ABOUT THIS TASK -> Restate the records that follow word for word. Omit the images.

+++ RECORDED DATA +++

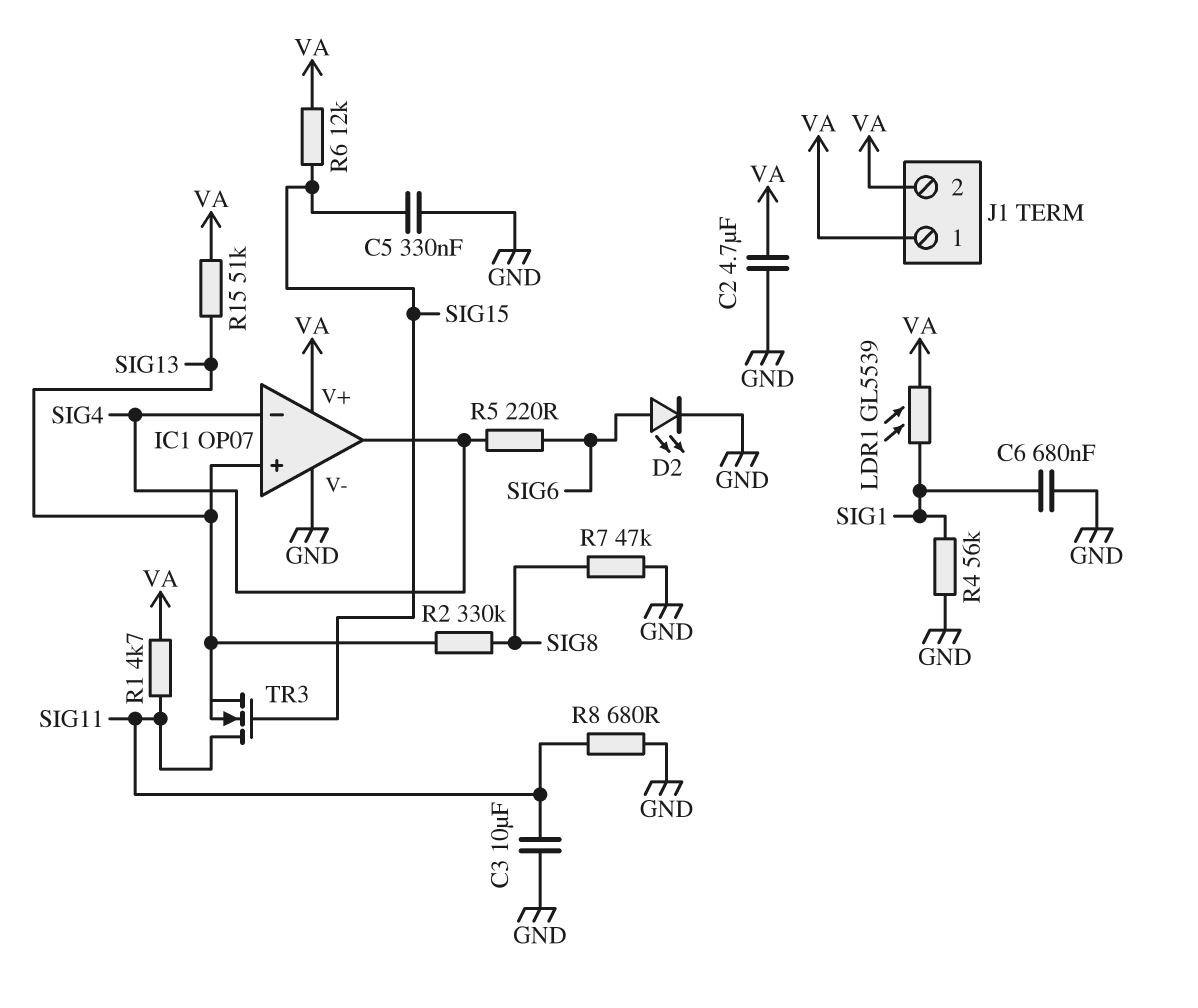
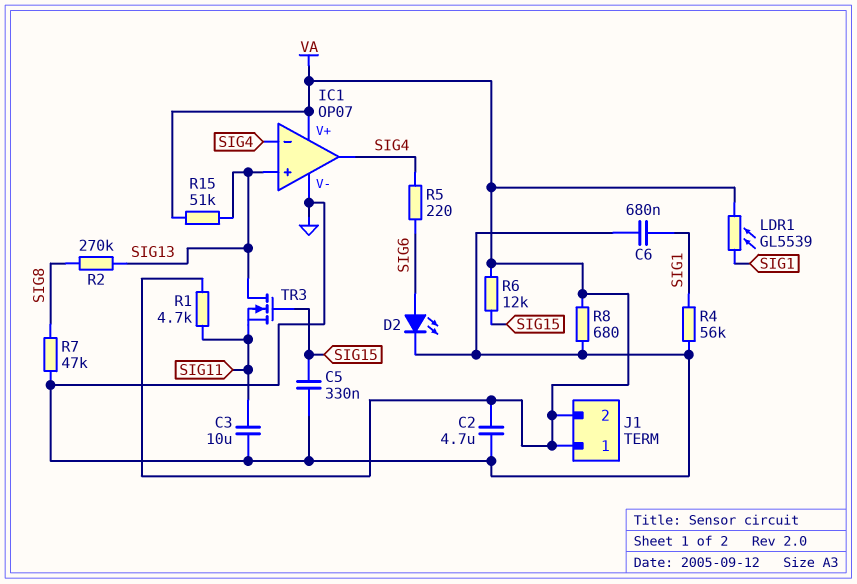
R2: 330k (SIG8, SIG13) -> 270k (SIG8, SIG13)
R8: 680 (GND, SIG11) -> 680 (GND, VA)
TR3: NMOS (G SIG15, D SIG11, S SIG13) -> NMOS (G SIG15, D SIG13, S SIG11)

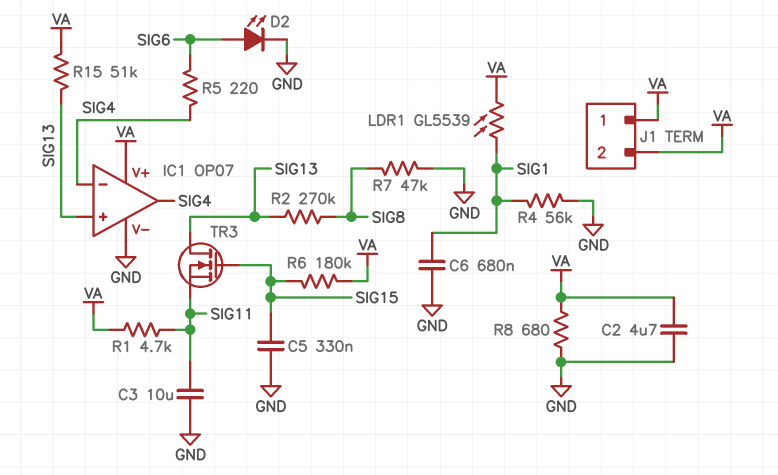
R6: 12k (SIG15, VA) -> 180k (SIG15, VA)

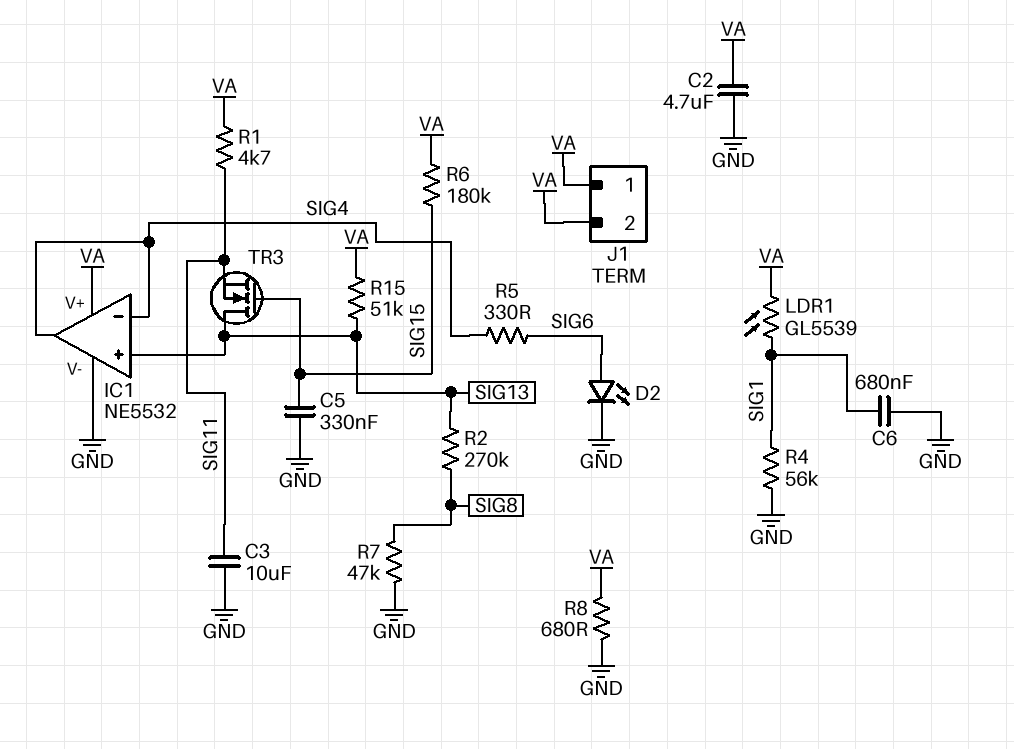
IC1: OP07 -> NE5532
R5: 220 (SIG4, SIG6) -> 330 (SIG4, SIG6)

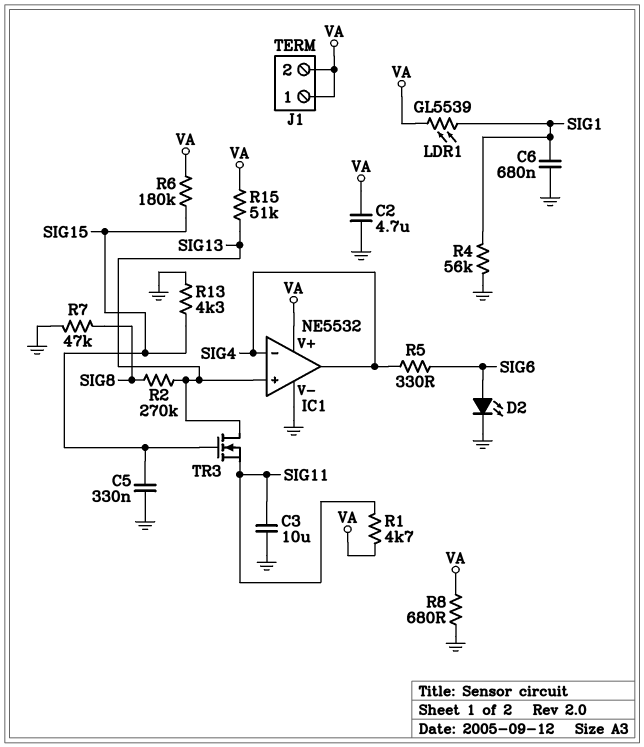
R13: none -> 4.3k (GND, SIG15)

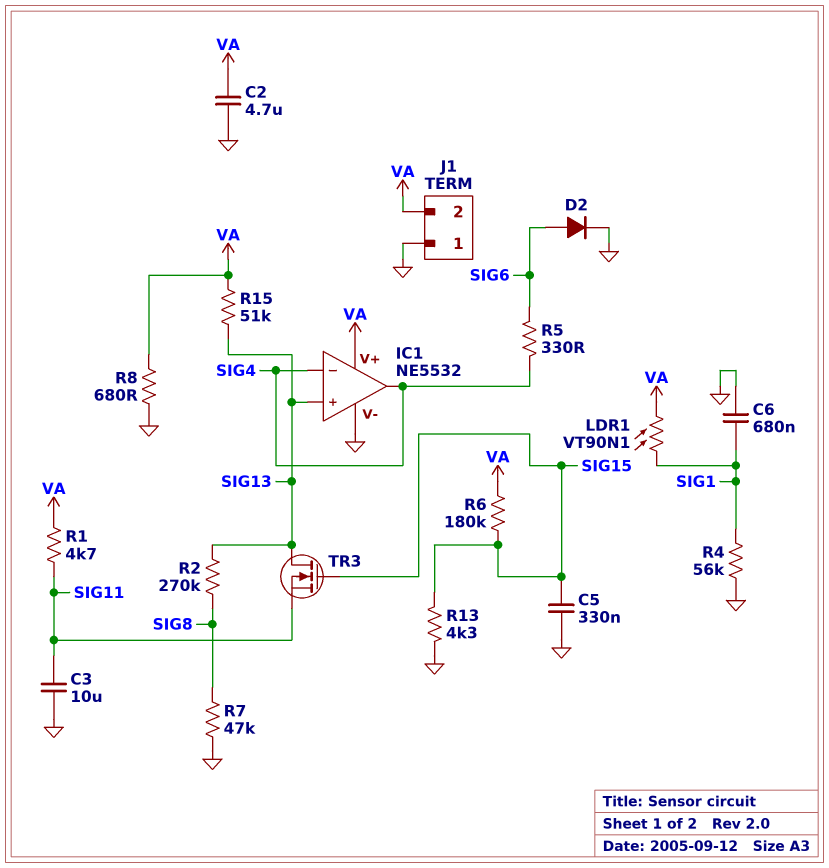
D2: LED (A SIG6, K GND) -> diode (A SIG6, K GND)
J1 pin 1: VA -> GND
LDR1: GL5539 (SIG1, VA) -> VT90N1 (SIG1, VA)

+++

OUTPUT BELOW ->
R2: 330k (SIG8, SIG13) -> 270k (SIG8, SIG13)
R8: 680 (GND, SIG11) -> 680 (GND, VA)
TR3: NMOS (G SIG15, D SIG11, S SIG13) -> NMOS (G SIG15, D SIG13, S SIG11)

R6: 12k (SIG15, VA) -> 180k (SIG15, VA)

IC1: OP07 -> NE5532
R5: 220 (SIG4, SIG6) -> 330 (SIG4, SIG6)

R13: none -> 4.3k (GND, SIG15)

D2: LED (A SIG6, K GND) -> diode (A SIG6, K GND)
J1 pin 1: VA -> GND
LDR1: GL5539 (SIG1, VA) -> VT90N1 (SIG1, VA)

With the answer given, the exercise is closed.